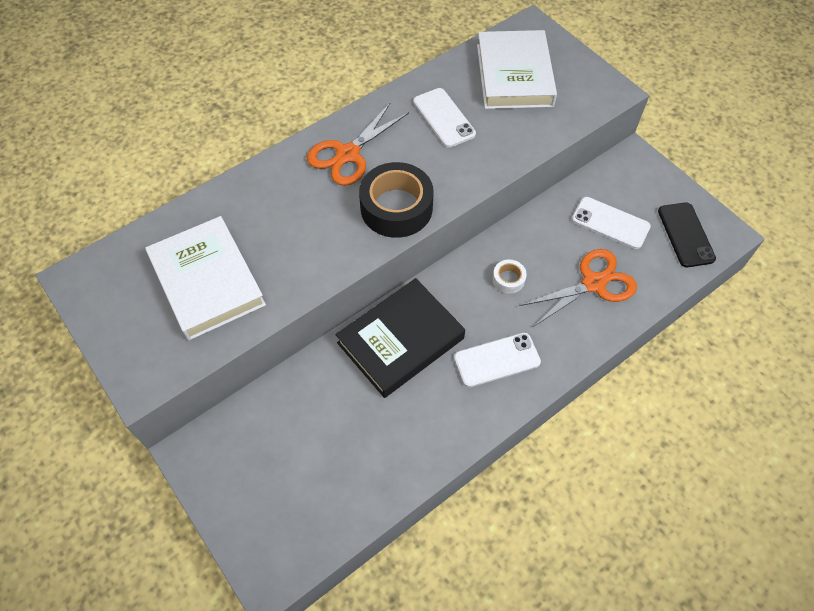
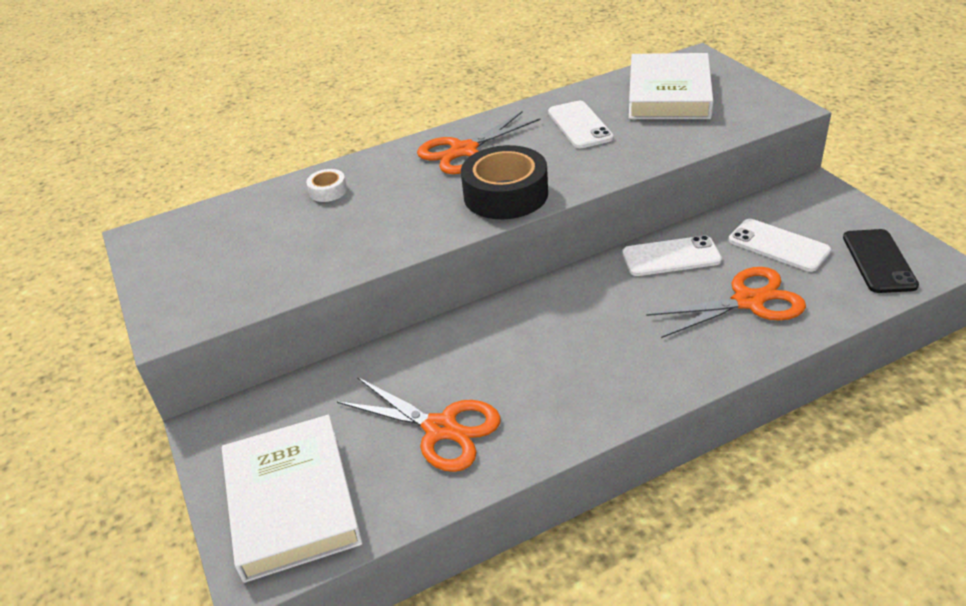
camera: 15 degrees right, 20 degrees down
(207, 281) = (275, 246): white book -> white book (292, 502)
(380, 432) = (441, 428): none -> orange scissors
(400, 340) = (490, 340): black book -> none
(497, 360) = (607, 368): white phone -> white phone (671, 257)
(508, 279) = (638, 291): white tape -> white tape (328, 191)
⁂
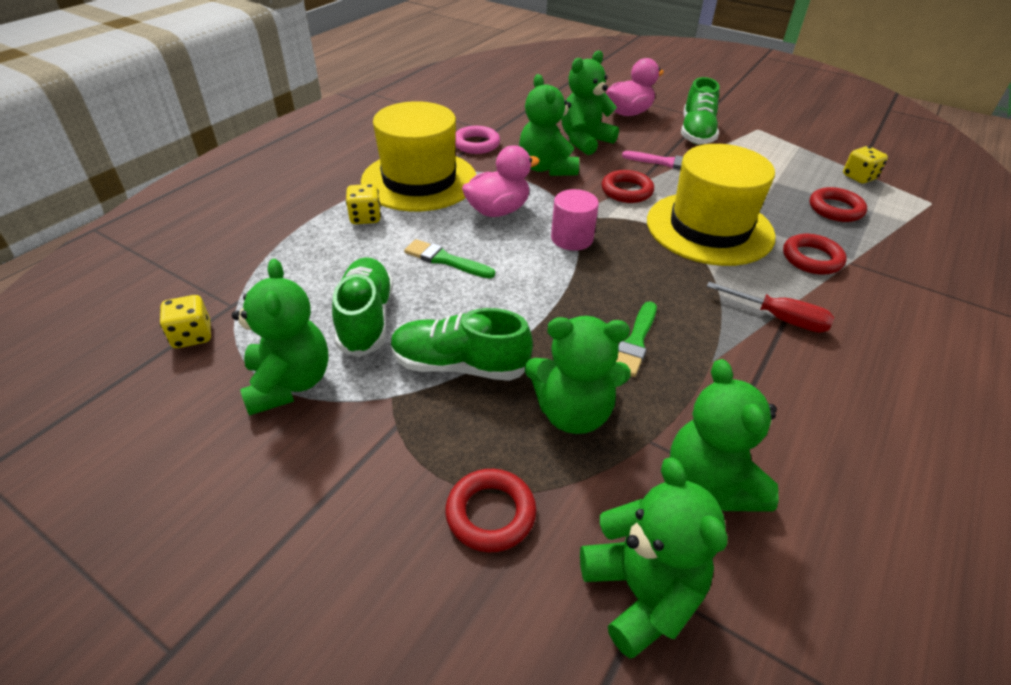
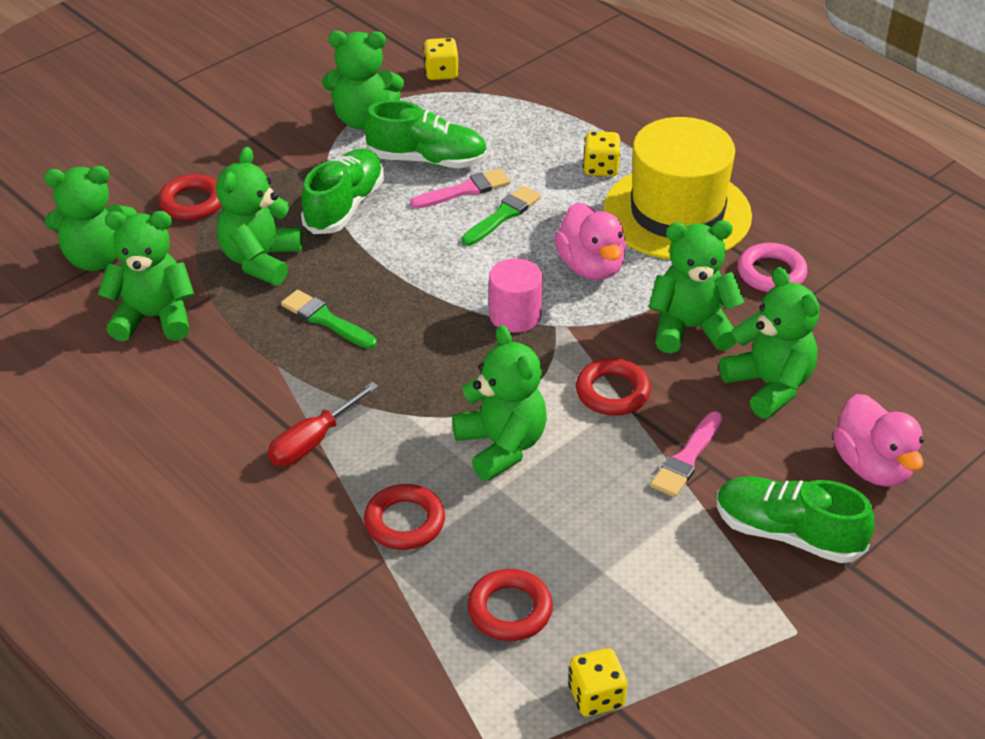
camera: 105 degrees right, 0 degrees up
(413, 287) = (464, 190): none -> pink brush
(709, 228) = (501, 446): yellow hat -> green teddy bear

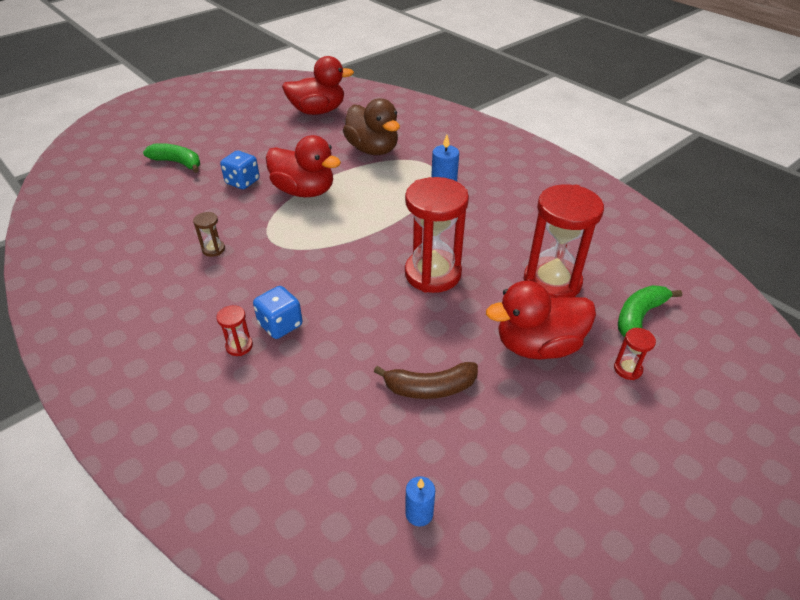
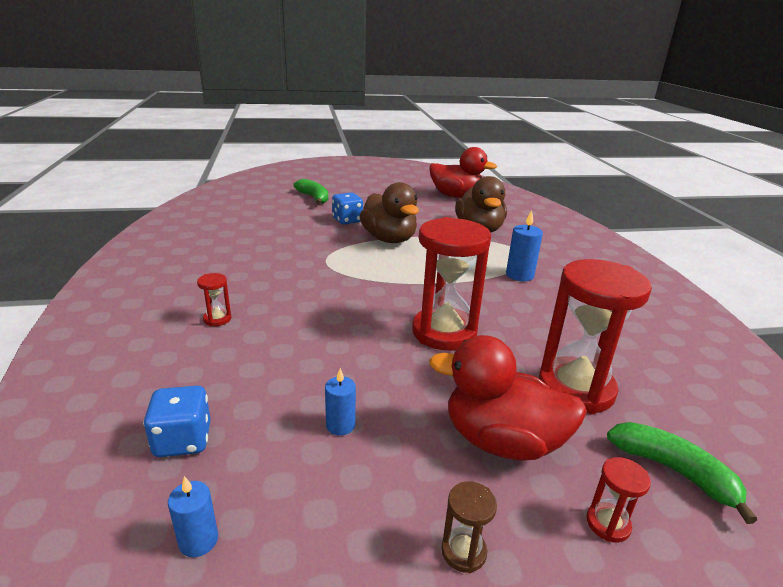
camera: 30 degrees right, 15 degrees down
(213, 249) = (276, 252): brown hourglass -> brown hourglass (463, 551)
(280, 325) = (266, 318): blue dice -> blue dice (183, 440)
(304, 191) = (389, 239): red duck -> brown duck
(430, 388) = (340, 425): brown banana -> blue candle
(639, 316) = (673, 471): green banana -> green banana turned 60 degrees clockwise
⁂
**INSTRUCTIONS TO FOLLOW:** Search the entries above for "green". Show every line that has it.

**EXERCISE SOLUTION:**
(709, 228) = (501, 446): yellow hat -> green teddy bear
(639, 316) = (673, 471): green banana -> green banana turned 60 degrees clockwise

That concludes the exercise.